++++ Dataset records ++++
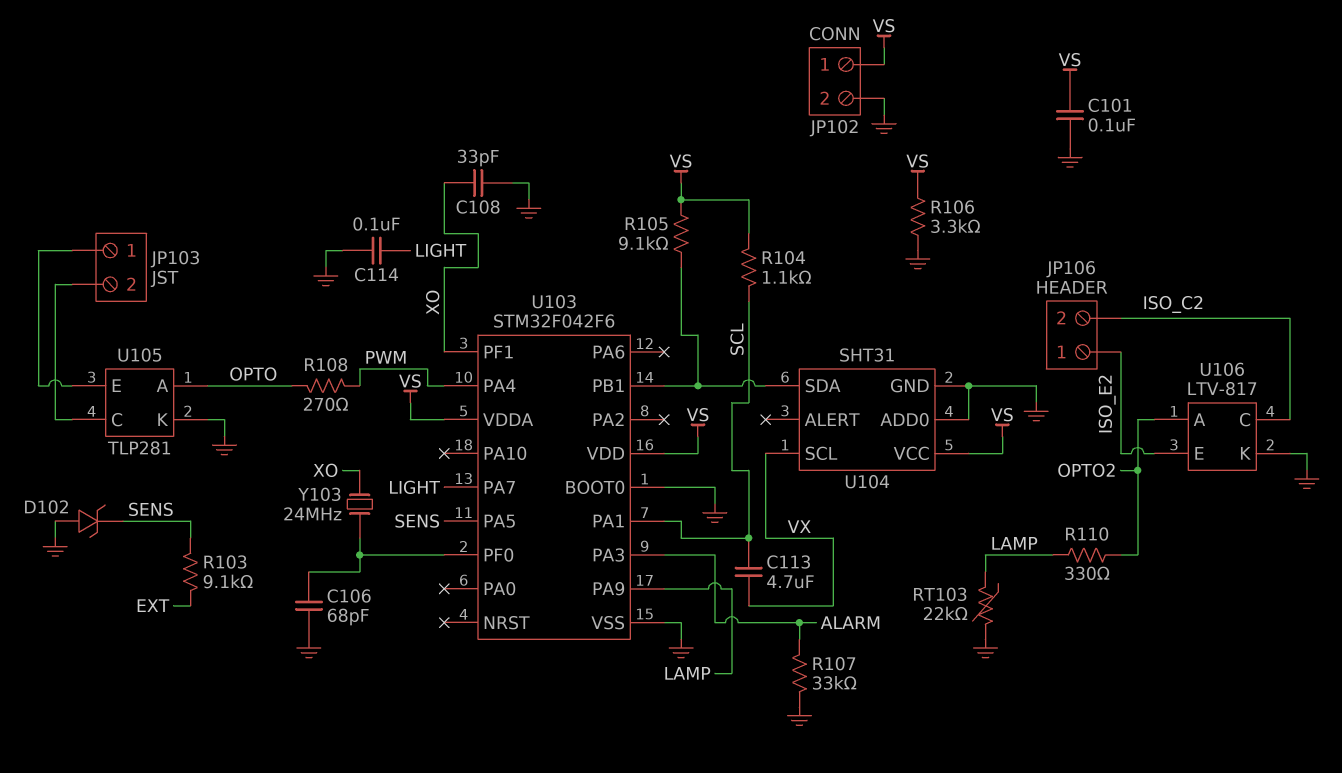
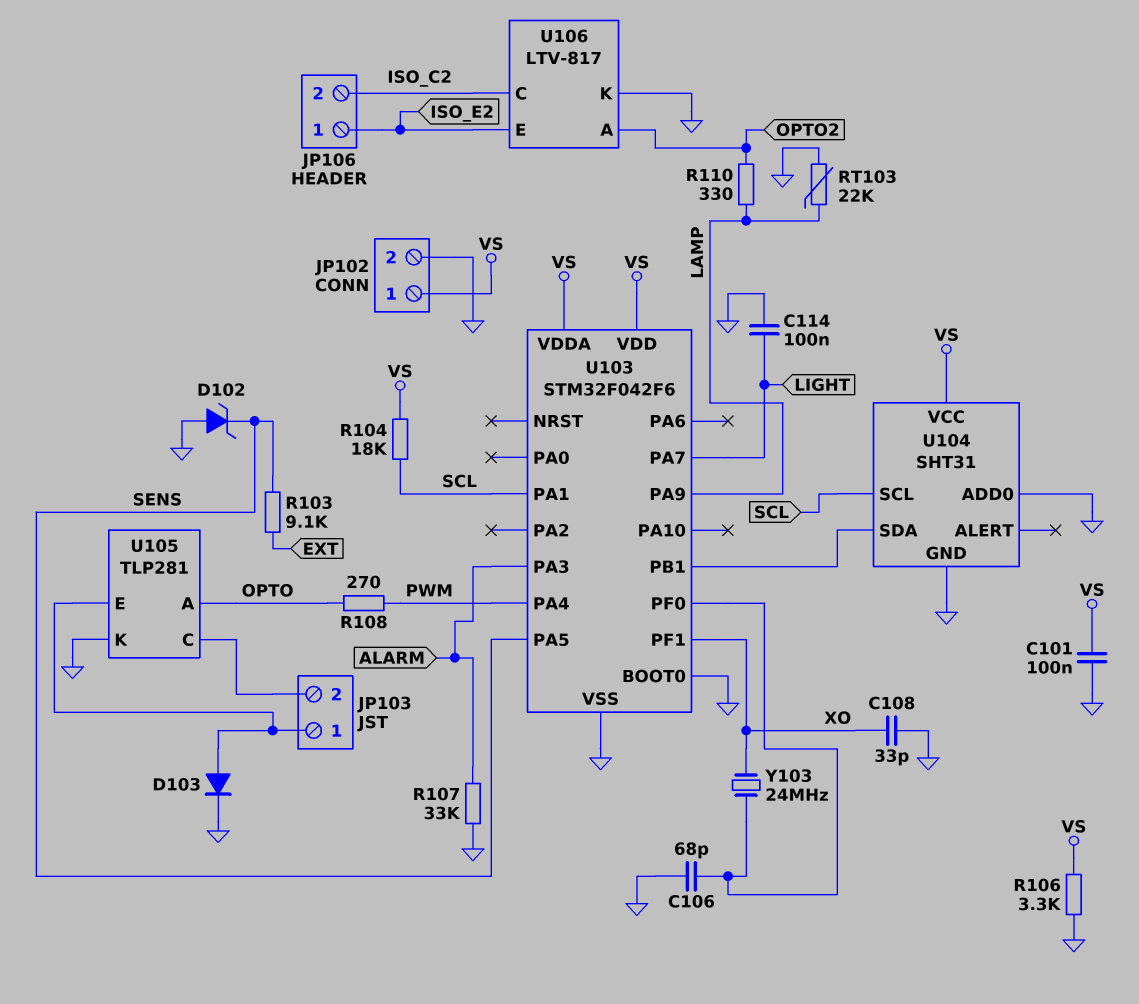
C113: 4.7uF (SCL, VX) -> none
D103: none -> diode (A JP103/1, K GND)
R104: 1.1k (SCL, VS) -> 18k (SCL, VS)
R105: 9.1k (U103/PB1, VS) -> none
U104 pin SCL: VX -> SCL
++++
Exercise objective: All the lines above should be reproduced exactly, and none of the pictures.

Answer area:
C113: 4.7uF (SCL, VX) -> none
D103: none -> diode (A JP103/1, K GND)
R104: 1.1k (SCL, VS) -> 18k (SCL, VS)
R105: 9.1k (U103/PB1, VS) -> none
U104 pin SCL: VX -> SCL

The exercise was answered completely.